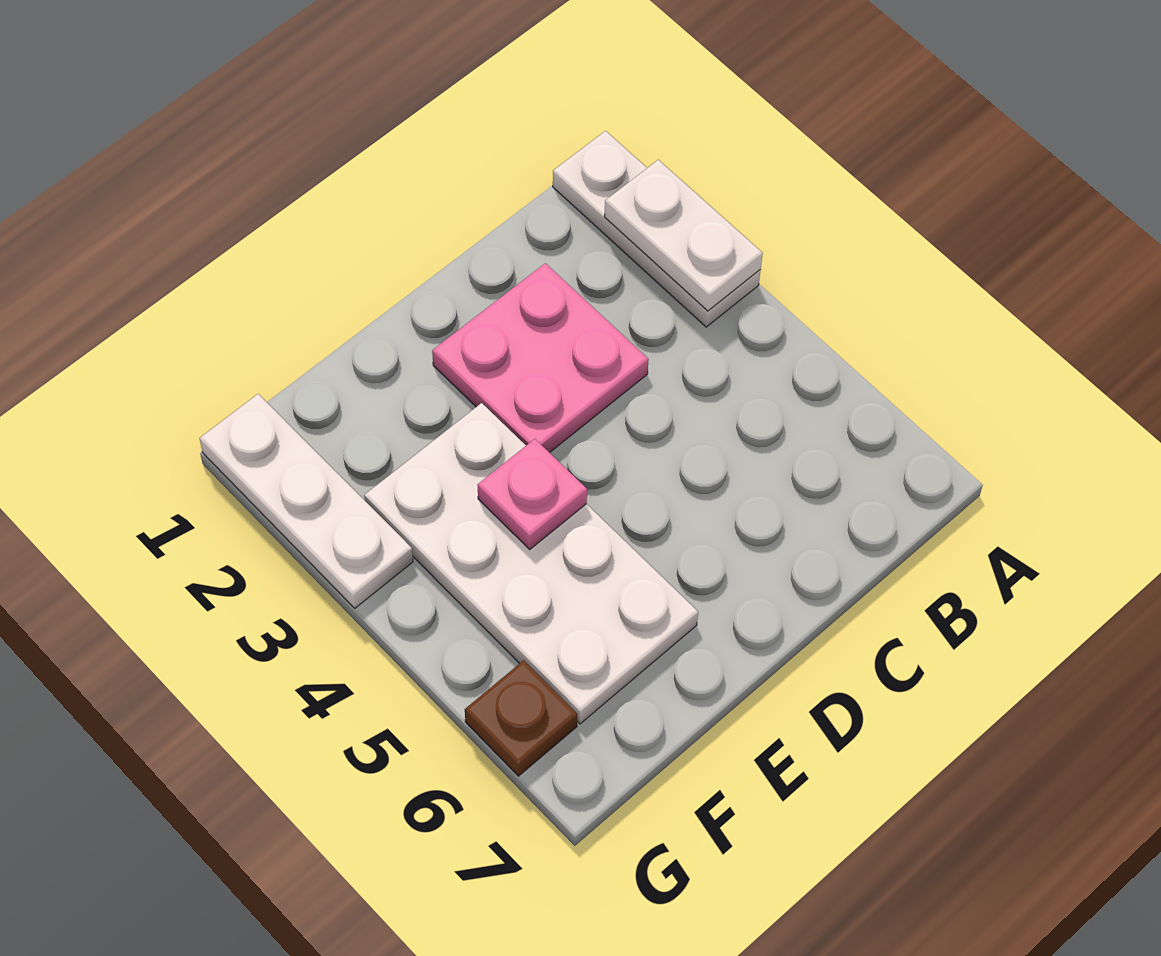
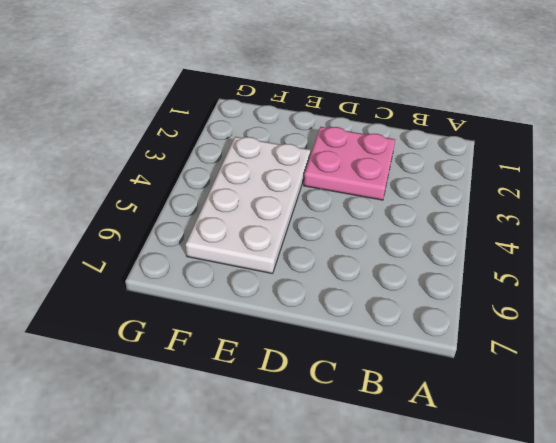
none -> white plate A1:A3 level 1
none -> white plate G1:G3 level 1

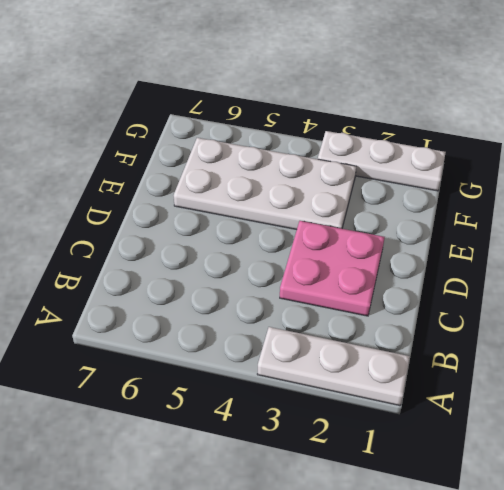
none -> brown plate G6 level 1
none -> white plate A2:A3 level 2

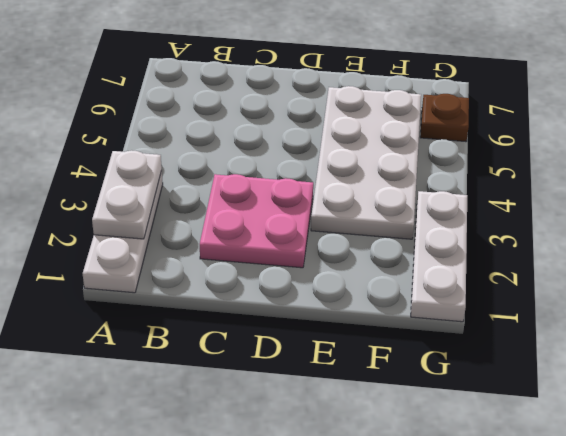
none -> pink plate E4 level 2

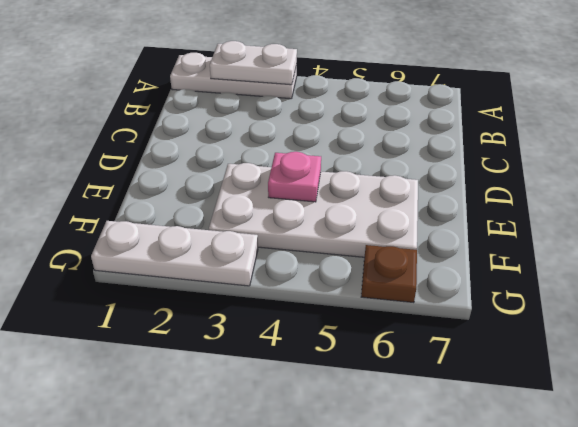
none -> pink plate C2:D3 level 1

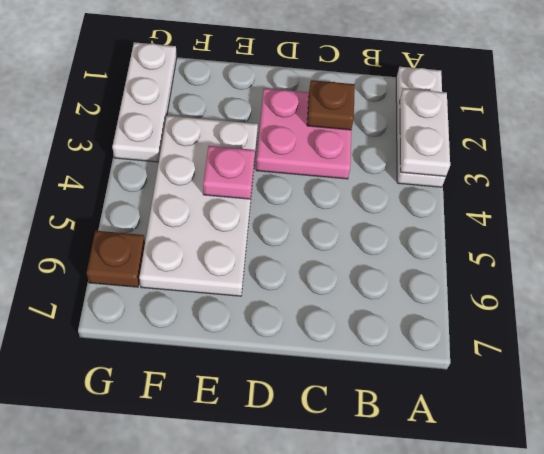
brown plate C2 level 2 -> none

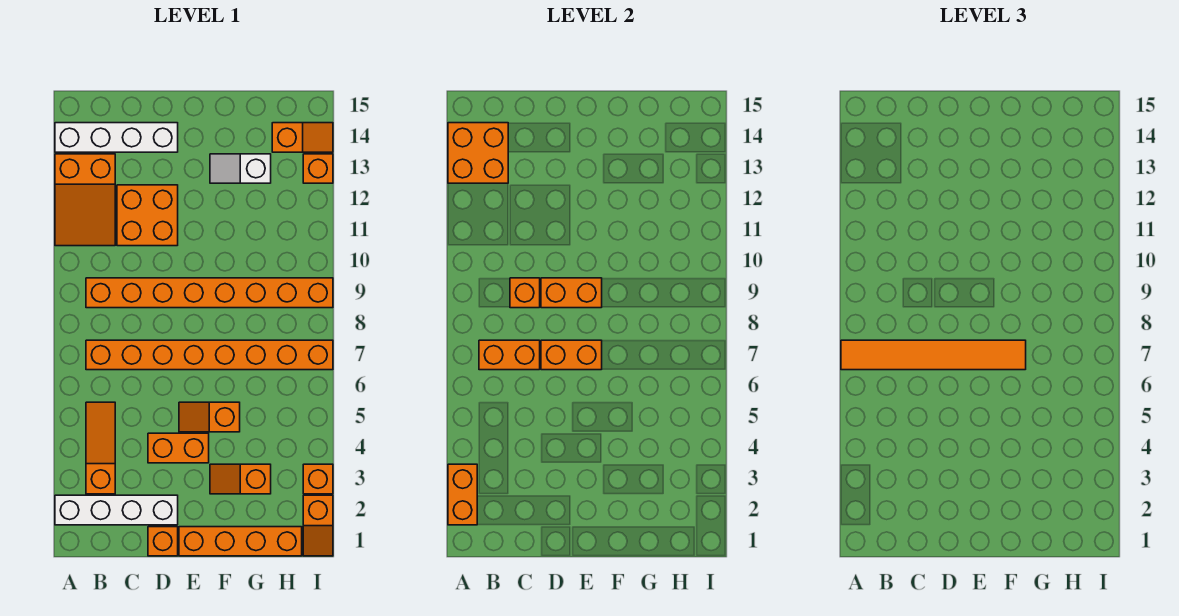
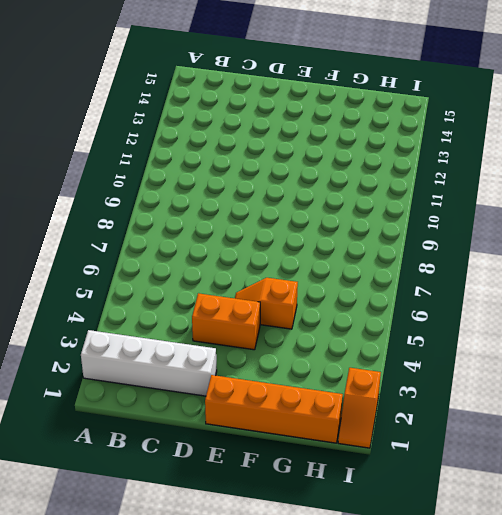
none -> orange slope A11:B13 level 1 top 13
none -> white brick A14:D14 level 1
none -> orange slope B3:B5 level 1 top 3

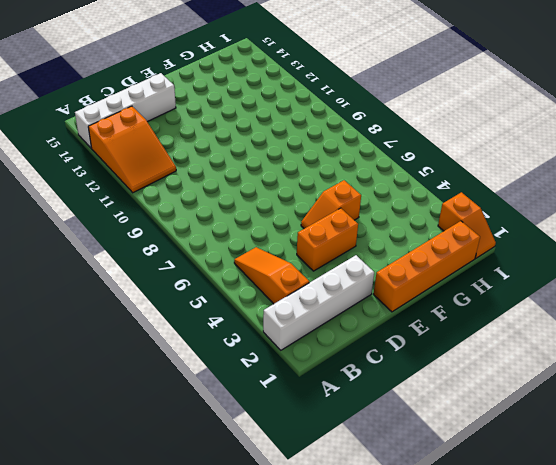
none -> orange brick B7:I7 level 1
none -> orange brick B9:I9 level 1
none -> orange brick C11:D12 level 1

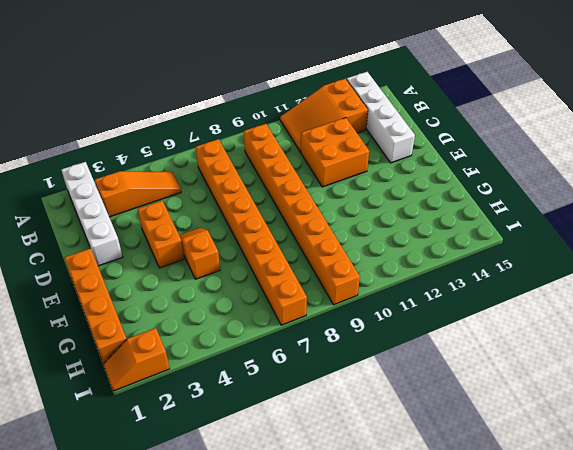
none -> orange brick D1 level 1
none -> orange slope F3:G3 level 1 top G
none -> white slope F13:G13 level 1 top G

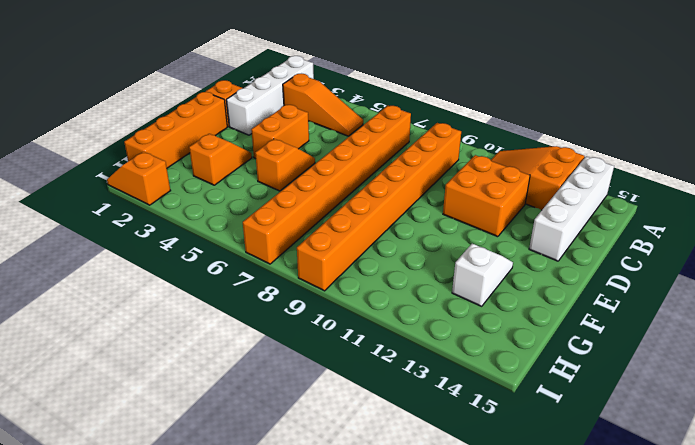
none -> orange slope H14:I14 level 1 top H
none -> orange brick I3 level 1
none -> orange brick I13 level 1

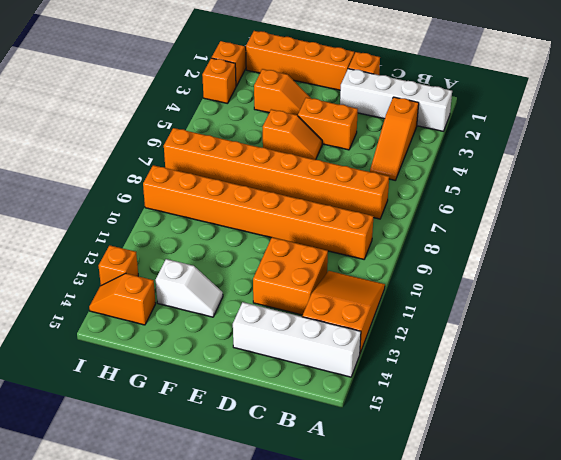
none -> orange brick A2:A3 level 2
none -> orange brick A13:B14 level 2
none -> orange brick B7:C7 level 2

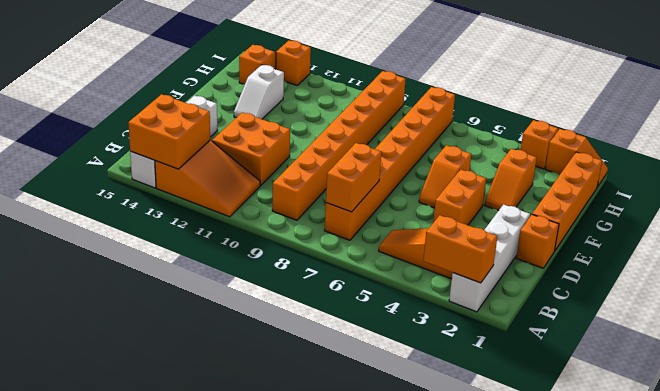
none -> orange brick C9 level 2
none -> orange brick D7:E7 level 2
none -> orange brick D9:E9 level 2

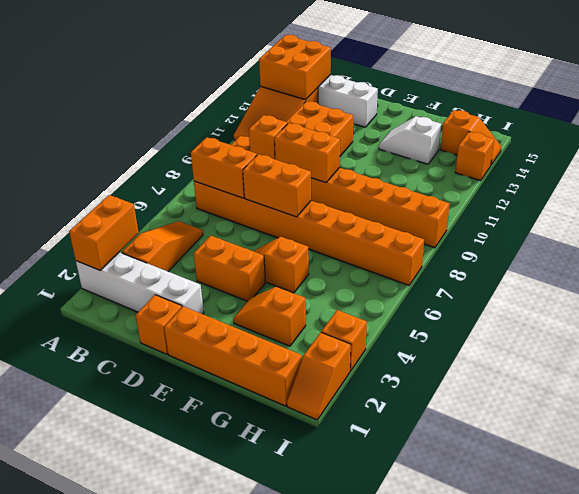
none -> orange tile A7:F7 level 3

TASK INSTRUCTIONS -> The records need to be restated word for word, minus any images.

THE COMPLETED TASK ->
none -> white plate A1:A3 level 1
none -> white plate G1:G3 level 1

none -> brown plate G6 level 1
none -> white plate A2:A3 level 2

none -> pink plate E4 level 2

none -> pink plate C2:D3 level 1

brown plate C2 level 2 -> none

none -> orange slope A11:B13 level 1 top 13
none -> white brick A14:D14 level 1
none -> orange slope B3:B5 level 1 top 3

none -> orange brick B7:I7 level 1
none -> orange brick B9:I9 level 1
none -> orange brick C11:D12 level 1

none -> orange brick D1 level 1
none -> orange slope F3:G3 level 1 top G
none -> white slope F13:G13 level 1 top G

none -> orange slope H14:I14 level 1 top H
none -> orange brick I3 level 1
none -> orange brick I13 level 1

none -> orange brick A2:A3 level 2
none -> orange brick A13:B14 level 2
none -> orange brick B7:C7 level 2

none -> orange brick C9 level 2
none -> orange brick D7:E7 level 2
none -> orange brick D9:E9 level 2

none -> orange tile A7:F7 level 3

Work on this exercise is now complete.